→ **RECORD SET**:
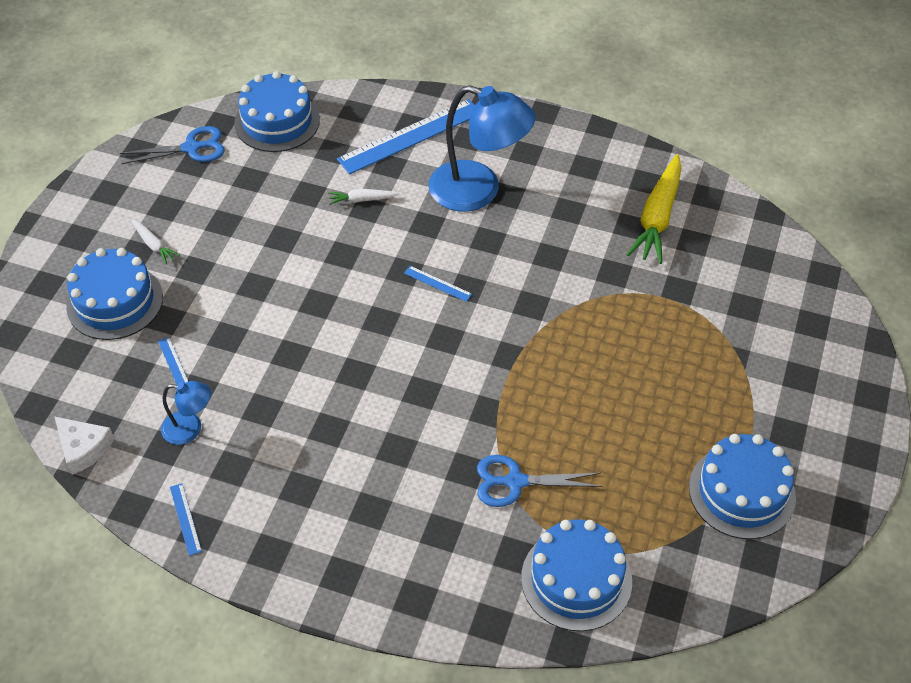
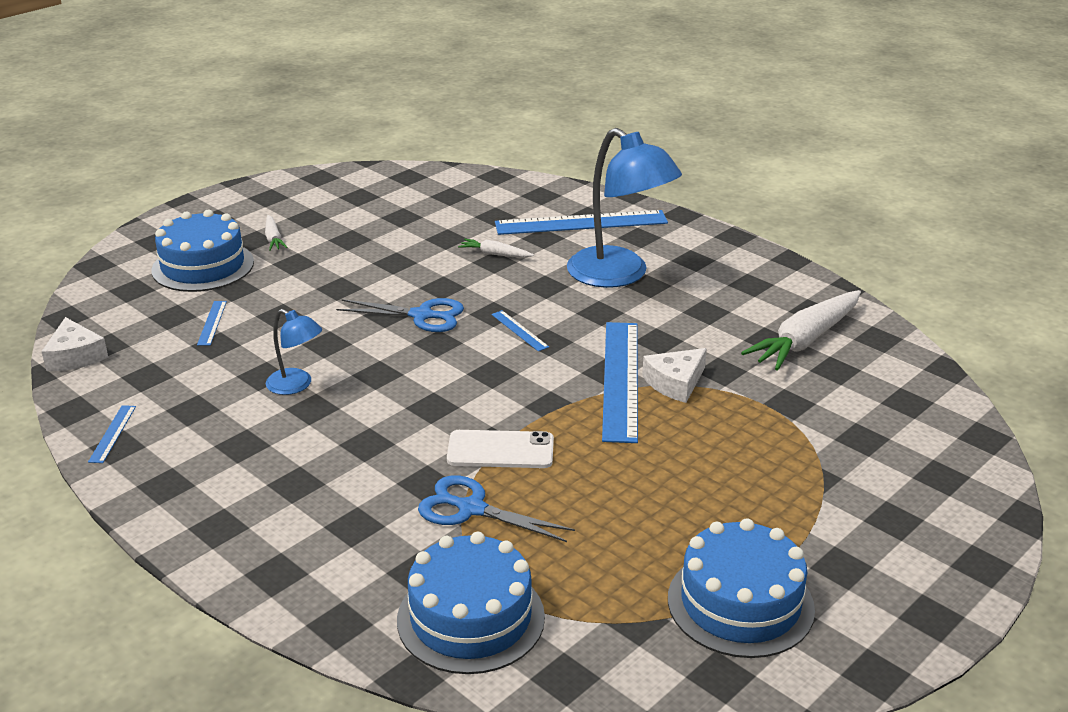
camera: 25 degrees right, 20 degrees down
(190, 429) = (182, 370): blue lamp -> blue lamp (296, 385)
(191, 148) = (367, 186): blue scissors -> blue scissors (422, 316)
(277, 121) = (460, 186): blue cake -> none
(501, 416) = (500, 450): none -> white phone
(546, 309) = (620, 379): none -> blue ruler
(588, 298) = (675, 383): none -> white cheese
(657, 217) = (805, 340): yellow carrot -> white carrot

→ **WHAT NEEDS TO BE DONE**: Lines that hold the word "none" are the ones to copy from the entries above.

→ **ANSWER SPACE**:
(277, 121) = (460, 186): blue cake -> none
(501, 416) = (500, 450): none -> white phone
(546, 309) = (620, 379): none -> blue ruler
(588, 298) = (675, 383): none -> white cheese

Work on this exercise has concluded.